Records contained in a dataset:
■ ■ ■ ■

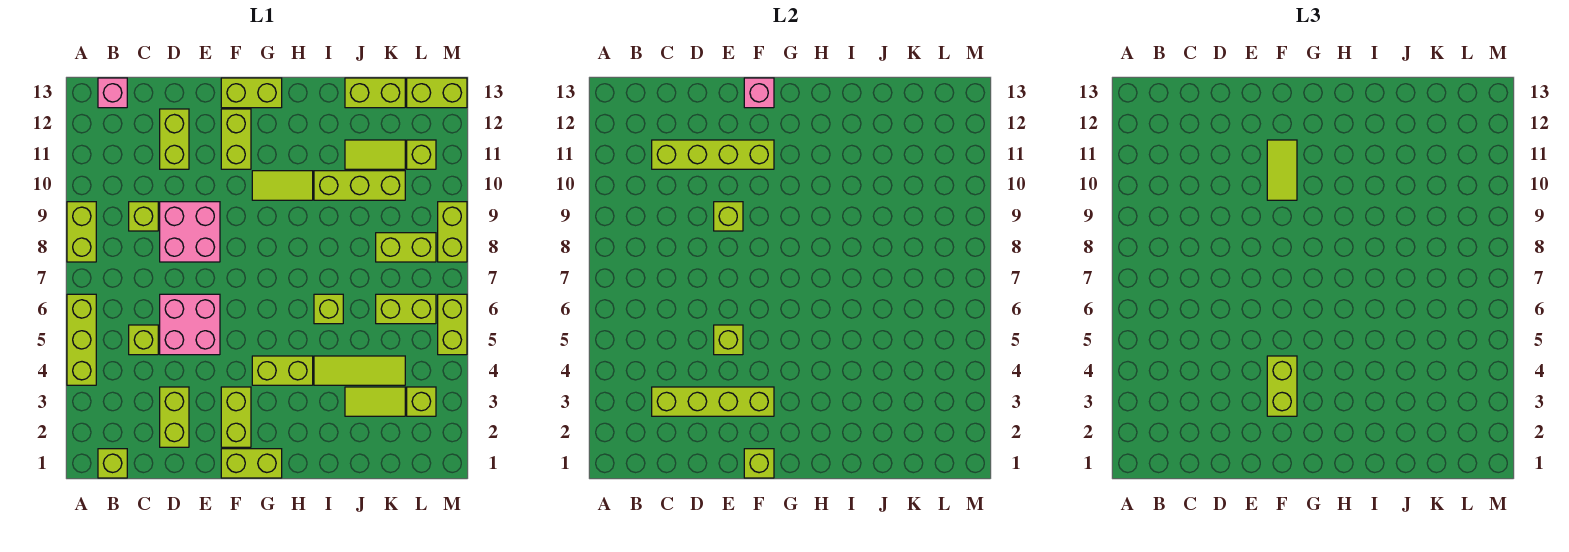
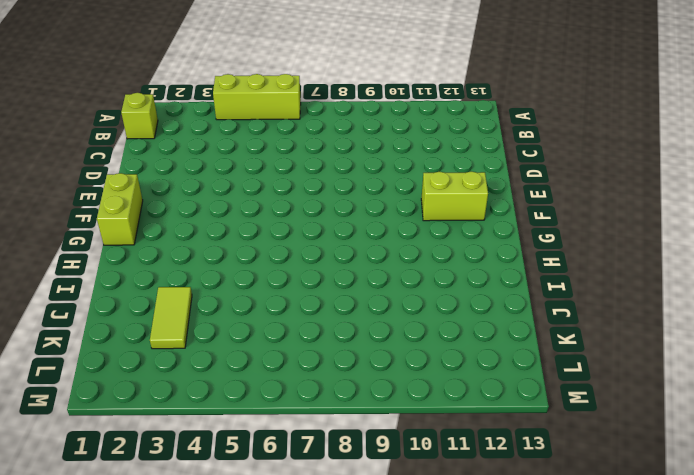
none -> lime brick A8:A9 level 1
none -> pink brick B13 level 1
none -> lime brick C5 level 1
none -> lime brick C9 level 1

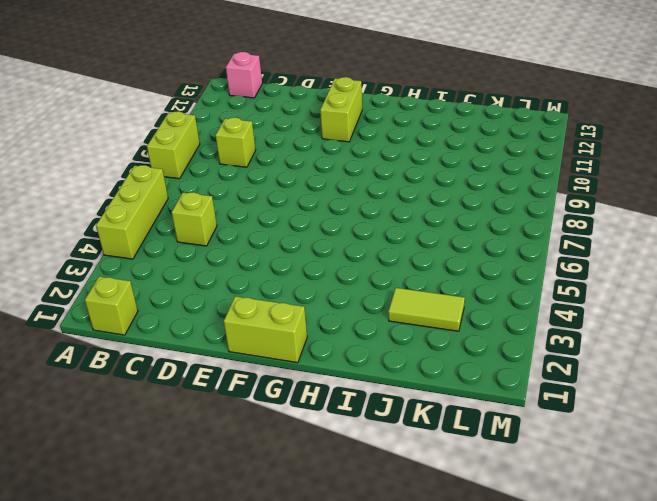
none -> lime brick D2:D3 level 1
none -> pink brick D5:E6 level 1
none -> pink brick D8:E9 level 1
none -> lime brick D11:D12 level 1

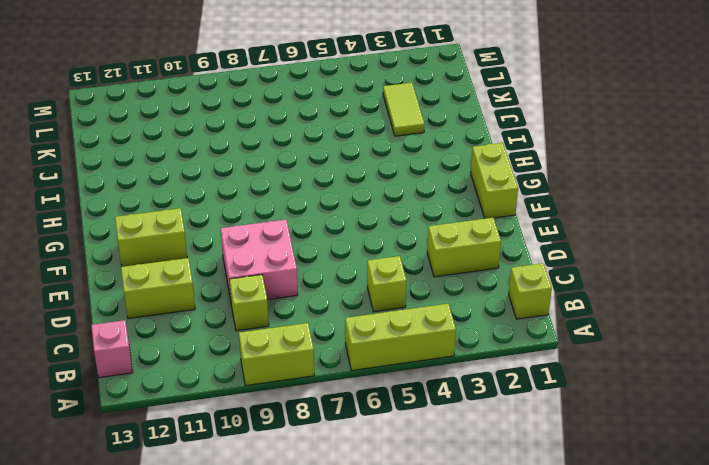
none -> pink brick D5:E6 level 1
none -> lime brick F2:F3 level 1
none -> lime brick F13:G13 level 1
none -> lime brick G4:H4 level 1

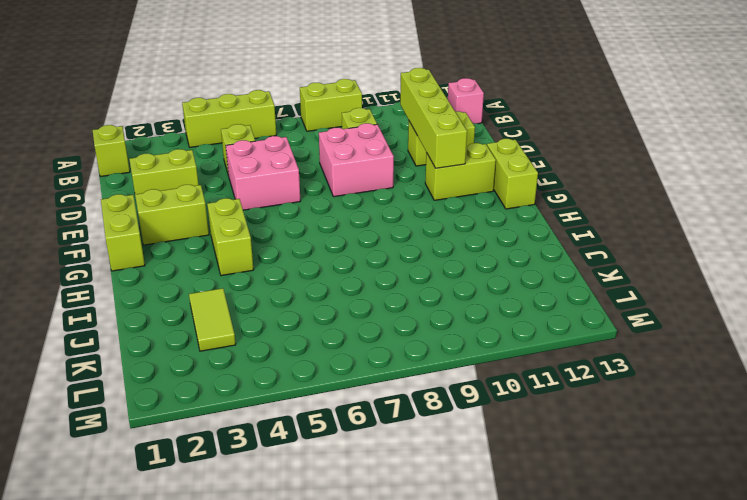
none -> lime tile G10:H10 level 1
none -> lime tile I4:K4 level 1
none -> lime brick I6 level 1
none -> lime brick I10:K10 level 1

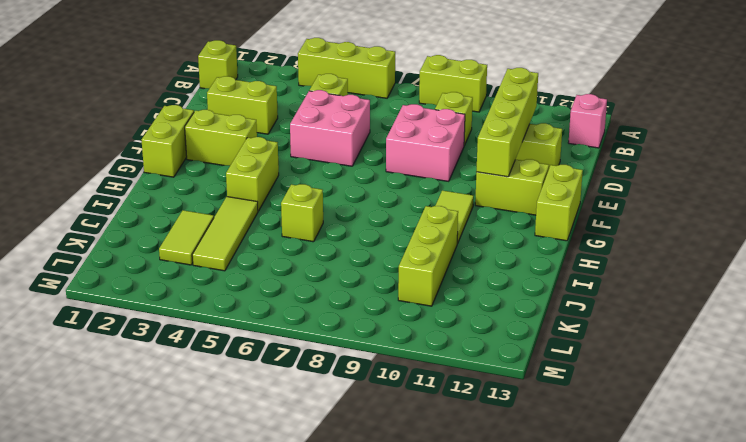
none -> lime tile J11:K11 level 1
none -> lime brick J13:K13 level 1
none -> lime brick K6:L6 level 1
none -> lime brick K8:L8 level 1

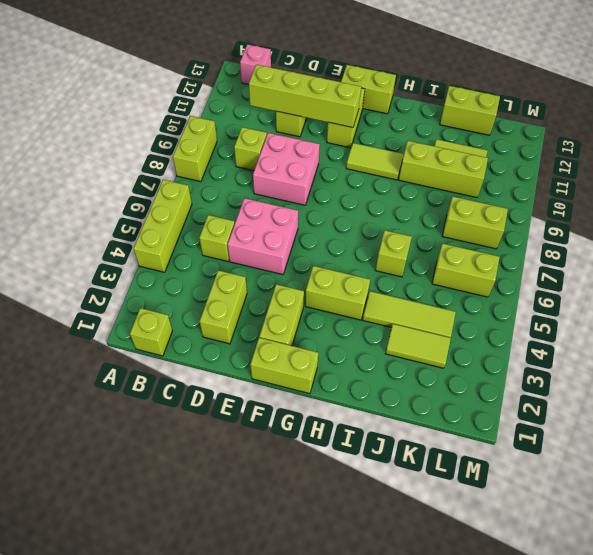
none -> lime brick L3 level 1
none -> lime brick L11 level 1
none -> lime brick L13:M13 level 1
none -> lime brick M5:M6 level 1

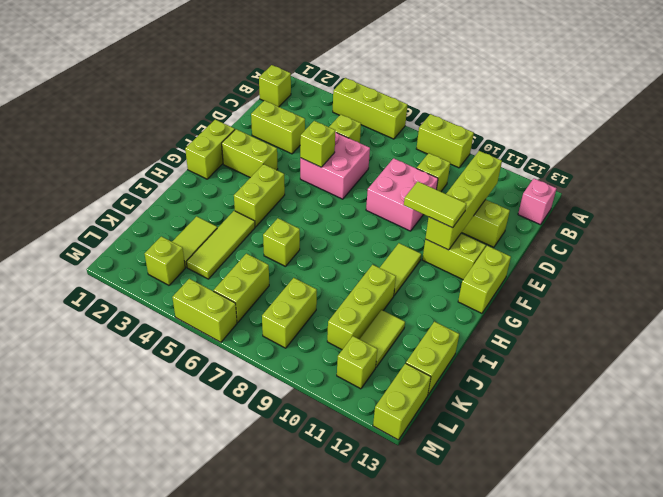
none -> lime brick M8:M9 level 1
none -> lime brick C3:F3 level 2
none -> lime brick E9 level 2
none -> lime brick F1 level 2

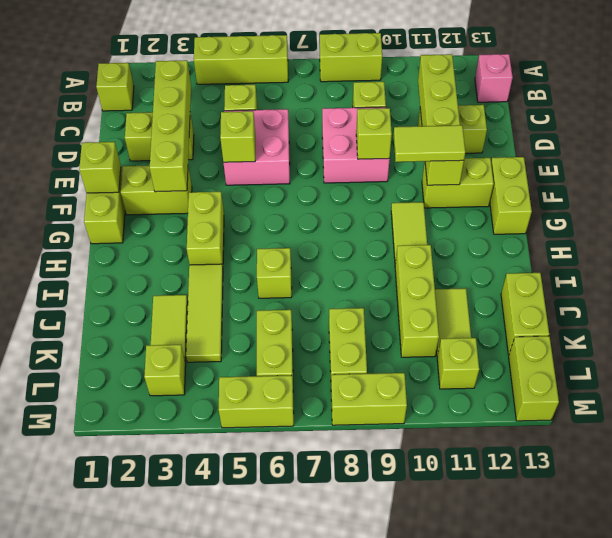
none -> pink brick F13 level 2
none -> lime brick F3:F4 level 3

■ ■ ■ ■

WHAT IS BEING ASKED:
The output must match, line for line, the span from the line containing "none -> lime brick M8:M9 level 1" through the end of the data, with the pictures removed.

ANSWER BELOW:
none -> lime brick M8:M9 level 1
none -> lime brick C3:F3 level 2
none -> lime brick E9 level 2
none -> lime brick F1 level 2

none -> pink brick F13 level 2
none -> lime brick F3:F4 level 3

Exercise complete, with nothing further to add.